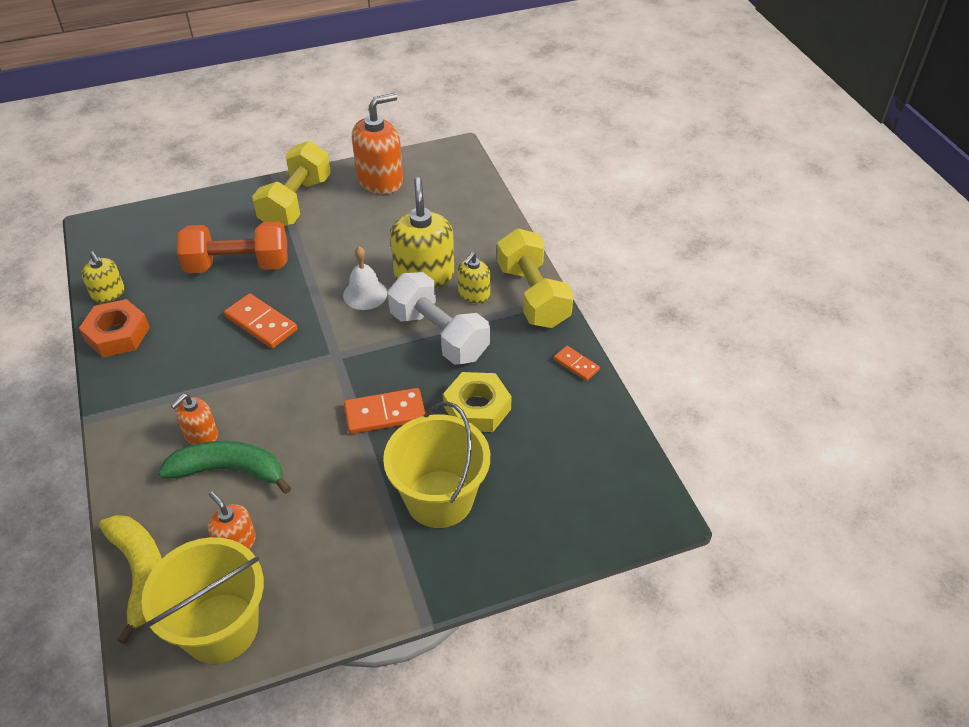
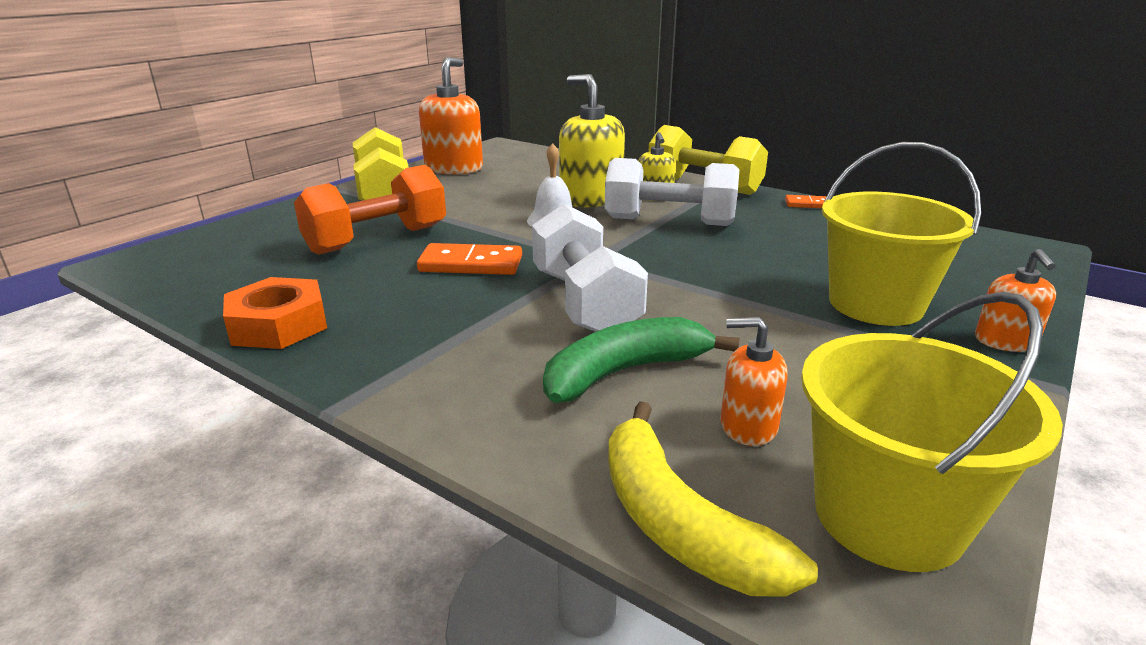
camera: 35 degrees left, 20 degrees down
(108, 293) = (217, 300): yellow soap dispenser -> none
(140, 574) = (678, 523): yellow banana -> yellow banana turned 150 degrees counterclockwise
(201, 435) = (535, 359): orange soap dispenser -> orange soap dispenser (1005, 341)
(279, 399) = (585, 302): none -> white dumbbell
(385, 414) = (714, 275): orange domino -> none
(477, 408) = (786, 246): yellow nut -> none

PROBLEM TO WORK ON |
Please show the lines in the entries above that hold the string "dispenser".

THE ANSWER |
(108, 293) = (217, 300): yellow soap dispenser -> none
(201, 435) = (535, 359): orange soap dispenser -> orange soap dispenser (1005, 341)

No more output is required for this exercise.